**Records from a data collection:**
====

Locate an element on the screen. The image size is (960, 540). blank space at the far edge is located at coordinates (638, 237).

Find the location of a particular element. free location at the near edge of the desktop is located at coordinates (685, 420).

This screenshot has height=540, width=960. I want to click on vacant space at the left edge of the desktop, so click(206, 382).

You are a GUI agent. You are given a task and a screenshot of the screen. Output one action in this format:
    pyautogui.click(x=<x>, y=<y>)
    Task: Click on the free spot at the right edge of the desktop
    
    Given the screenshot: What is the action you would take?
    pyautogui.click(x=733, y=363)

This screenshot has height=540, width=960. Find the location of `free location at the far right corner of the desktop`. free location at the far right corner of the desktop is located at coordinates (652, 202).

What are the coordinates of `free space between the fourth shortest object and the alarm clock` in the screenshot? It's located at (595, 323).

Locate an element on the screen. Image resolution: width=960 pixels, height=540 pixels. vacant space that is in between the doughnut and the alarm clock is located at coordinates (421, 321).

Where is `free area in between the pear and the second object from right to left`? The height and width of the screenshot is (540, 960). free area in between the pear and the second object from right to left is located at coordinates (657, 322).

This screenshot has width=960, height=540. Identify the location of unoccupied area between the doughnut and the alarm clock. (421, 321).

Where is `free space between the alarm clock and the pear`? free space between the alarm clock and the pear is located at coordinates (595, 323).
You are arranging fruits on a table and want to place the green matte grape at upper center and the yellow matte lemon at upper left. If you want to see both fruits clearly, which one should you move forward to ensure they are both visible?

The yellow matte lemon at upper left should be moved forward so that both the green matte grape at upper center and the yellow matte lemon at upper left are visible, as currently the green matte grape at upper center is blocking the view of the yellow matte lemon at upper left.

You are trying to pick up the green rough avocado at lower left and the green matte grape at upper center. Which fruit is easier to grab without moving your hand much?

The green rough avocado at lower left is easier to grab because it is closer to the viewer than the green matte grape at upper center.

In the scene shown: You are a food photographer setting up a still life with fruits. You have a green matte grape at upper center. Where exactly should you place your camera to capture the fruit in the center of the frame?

====

**Directions:** Can you quote every one of the lines above word for word?

**Written response:**
Locate an element on the screen. The image size is (960, 540). blank space at the far edge is located at coordinates (638, 237).

Find the location of a particular element. free location at the near edge of the desktop is located at coordinates (685, 420).

This screenshot has height=540, width=960. I want to click on vacant space at the left edge of the desktop, so click(206, 382).

You are a GUI agent. You are given a task and a screenshot of the screen. Output one action in this format:
    pyautogui.click(x=<x>, y=<y>)
    Task: Click on the free spot at the right edge of the desktop
    
    Given the screenshot: What is the action you would take?
    pyautogui.click(x=733, y=363)

This screenshot has height=540, width=960. Find the location of `free location at the far right corner of the desktop`. free location at the far right corner of the desktop is located at coordinates (652, 202).

What are the coordinates of `free space between the fourth shortest object and the alarm clock` in the screenshot? It's located at (595, 323).

Locate an element on the screen. Image resolution: width=960 pixels, height=540 pixels. vacant space that is in between the doughnut and the alarm clock is located at coordinates (421, 321).

Where is `free area in between the pear and the second object from right to left`? The height and width of the screenshot is (540, 960). free area in between the pear and the second object from right to left is located at coordinates (657, 322).

This screenshot has width=960, height=540. Identify the location of unoccupied area between the doughnut and the alarm clock. (421, 321).

Where is `free space between the alarm clock and the pear`? free space between the alarm clock and the pear is located at coordinates (595, 323).
You are arranging fruits on a table and want to place the green matte grape at upper center and the yellow matte lemon at upper left. If you want to see both fruits clearly, which one should you move forward to ensure they are both visible?

The yellow matte lemon at upper left should be moved forward so that both the green matte grape at upper center and the yellow matte lemon at upper left are visible, as currently the green matte grape at upper center is blocking the view of the yellow matte lemon at upper left.

You are trying to pick up the green rough avocado at lower left and the green matte grape at upper center. Which fruit is easier to grab without moving your hand much?

The green rough avocado at lower left is easier to grab because it is closer to the viewer than the green matte grape at upper center.

In the scene shown: You are a food photographer setting up a still life with fruits. You have a green matte grape at upper center. Where exactly should you place your camera to capture the fruit in the center of the frame?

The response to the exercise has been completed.